### How to complete this task
Your response should consist of the entire listing, transcribed exactly, with every image left out.

### Information shown
Segment Open

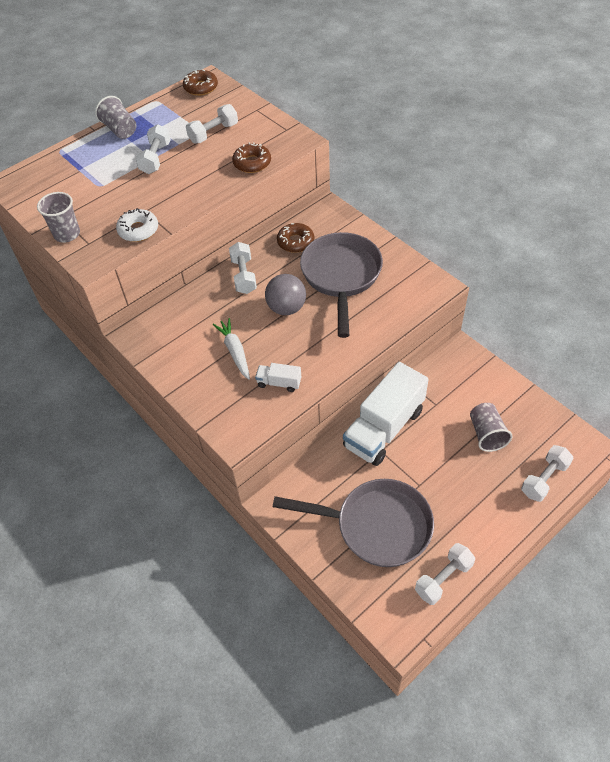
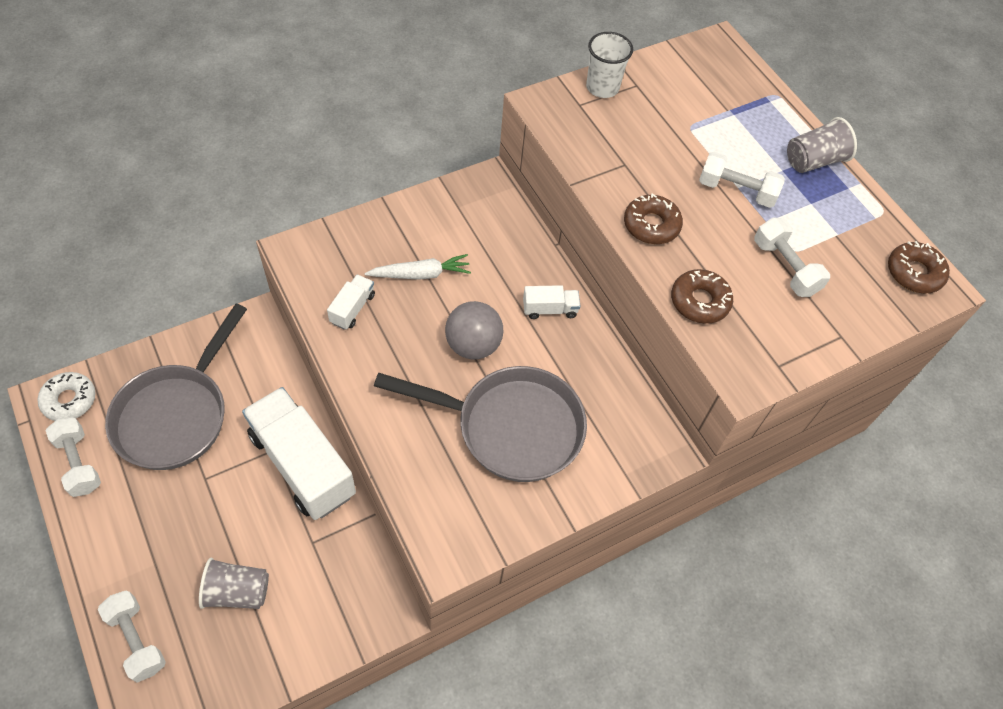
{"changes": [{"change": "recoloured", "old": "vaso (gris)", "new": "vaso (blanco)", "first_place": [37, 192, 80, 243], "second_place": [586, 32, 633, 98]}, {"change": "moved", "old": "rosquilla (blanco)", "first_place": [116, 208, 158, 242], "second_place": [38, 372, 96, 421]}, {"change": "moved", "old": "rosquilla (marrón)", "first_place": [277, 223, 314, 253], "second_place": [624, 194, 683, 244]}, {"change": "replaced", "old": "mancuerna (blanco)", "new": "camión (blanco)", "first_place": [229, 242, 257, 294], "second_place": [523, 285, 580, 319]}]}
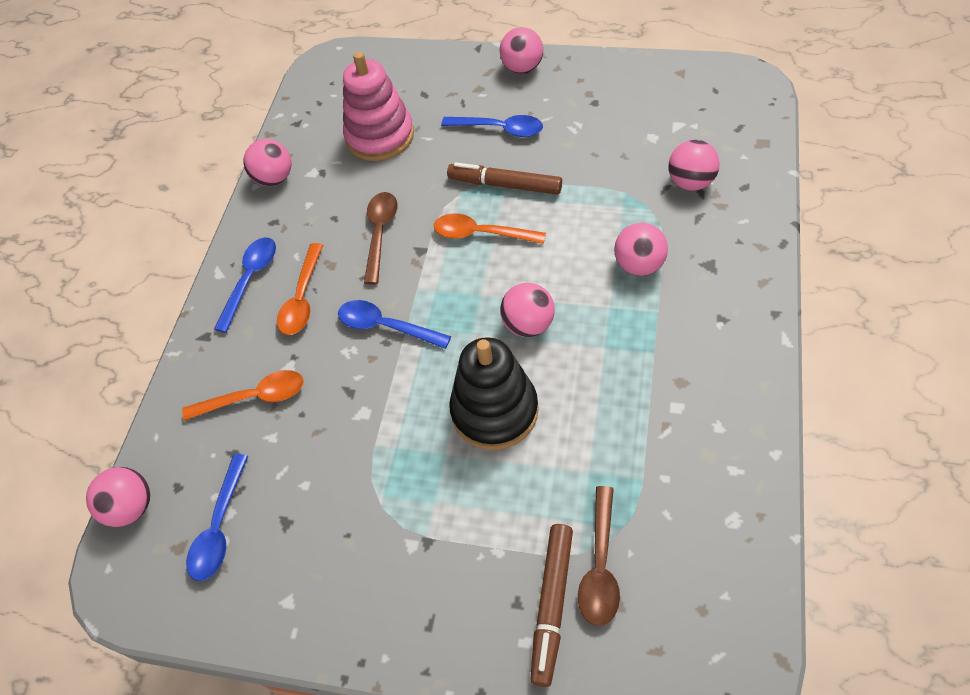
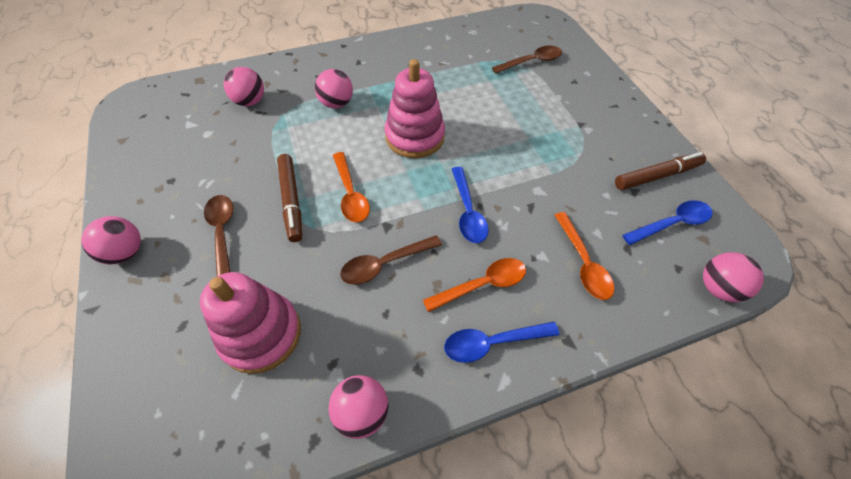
{"changes": [{"change": "recoloured", "old": "cuchara (azul)", "new": "cuchara (marrón)", "first_place": [441, 115, 543, 137], "second_place": [204, 195, 233, 276]}, {"change": "replaced", "old": "pelota (rosa)", "new": "juguete apilable (rosa)", "first_place": [500, 283, 555, 337], "second_place": [385, 59, 445, 158]}, {"change": "removed", "old": "juguete apilable (negro)", "first_place": [449, 337, 539, 450]}, {"change": "turned", "old": "cuchara (naranja)", "first_place": [182, 370, 304, 421], "second_place": [555, 212, 614, 300], "degrees": -150}, {"change": "moved", "old": "rotulador (marrón)", "first_place": [530, 524, 573, 687], "second_place": [615, 152, 706, 190]}]}
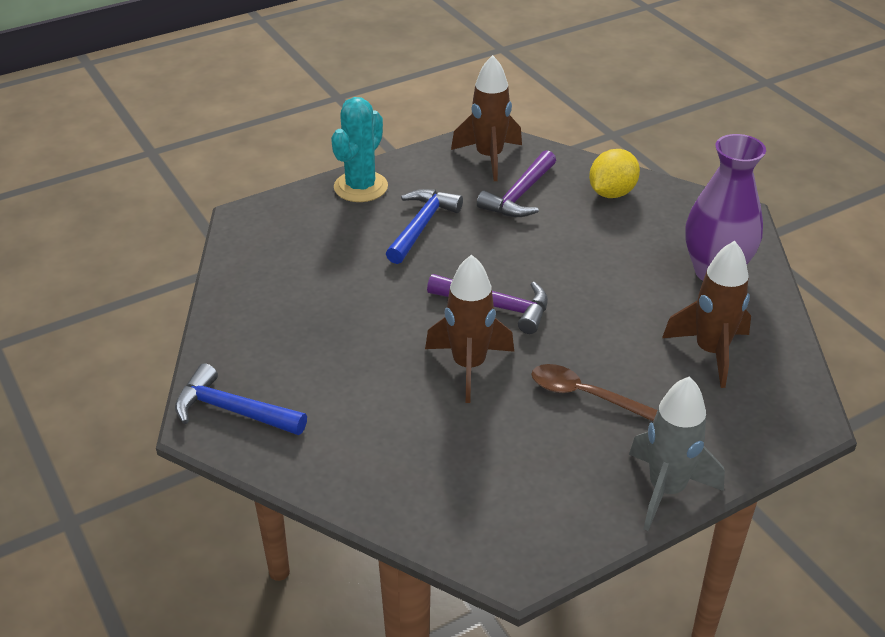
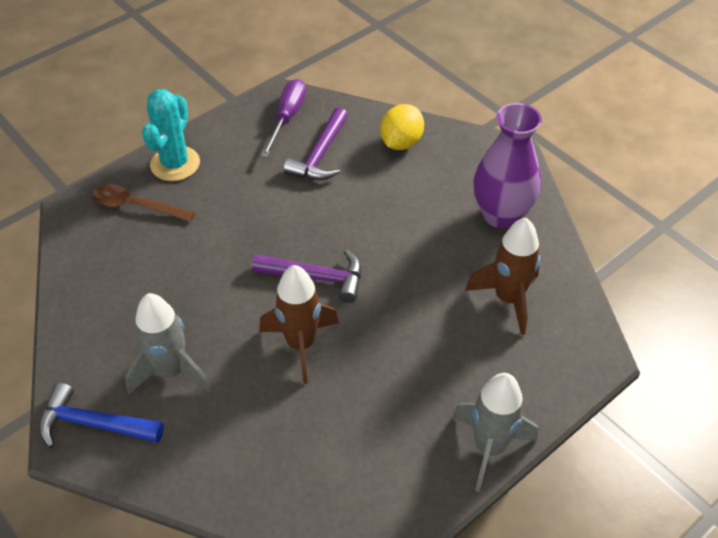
{"changes": [{"change": "replaced", "old": "cohete (marrón)", "new": "destornillador (morado)", "first_place": [451, 55, 522, 181], "second_place": [261, 79, 306, 158]}, {"change": "removed", "old": "martillo (azul)", "first_place": [386, 189, 463, 264]}, {"change": "moved", "old": "cuchara (marrón)", "first_place": [532, 364, 657, 421], "second_place": [92, 184, 195, 222]}, {"change": "added", "new": "cohete (gris)", "second_place": [125, 293, 212, 394]}]}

Segment Closed

### Response to the task
{"changes": [{"change": "recoloured", "old": "vaso (gris)", "new": "vaso (blanco)", "first_place": [37, 192, 80, 243], "second_place": [586, 32, 633, 98]}, {"change": "moved", "old": "rosquilla (blanco)", "first_place": [116, 208, 158, 242], "second_place": [38, 372, 96, 421]}, {"change": "moved", "old": "rosquilla (marrón)", "first_place": [277, 223, 314, 253], "second_place": [624, 194, 683, 244]}, {"change": "replaced", "old": "mancuerna (blanco)", "new": "camión (blanco)", "first_place": [229, 242, 257, 294], "second_place": [523, 285, 580, 319]}]}
{"changes": [{"change": "recoloured", "old": "cuchara (azul)", "new": "cuchara (marrón)", "first_place": [441, 115, 543, 137], "second_place": [204, 195, 233, 276]}, {"change": "replaced", "old": "pelota (rosa)", "new": "juguete apilable (rosa)", "first_place": [500, 283, 555, 337], "second_place": [385, 59, 445, 158]}, {"change": "removed", "old": "juguete apilable (negro)", "first_place": [449, 337, 539, 450]}, {"change": "turned", "old": "cuchara (naranja)", "first_place": [182, 370, 304, 421], "second_place": [555, 212, 614, 300], "degrees": -150}, {"change": "moved", "old": "rotulador (marrón)", "first_place": [530, 524, 573, 687], "second_place": [615, 152, 706, 190]}]}
{"changes": [{"change": "replaced", "old": "cohete (marrón)", "new": "destornillador (morado)", "first_place": [451, 55, 522, 181], "second_place": [261, 79, 306, 158]}, {"change": "removed", "old": "martillo (azul)", "first_place": [386, 189, 463, 264]}, {"change": "moved", "old": "cuchara (marrón)", "first_place": [532, 364, 657, 421], "second_place": [92, 184, 195, 222]}, {"change": "added", "new": "cohete (gris)", "second_place": [125, 293, 212, 394]}]}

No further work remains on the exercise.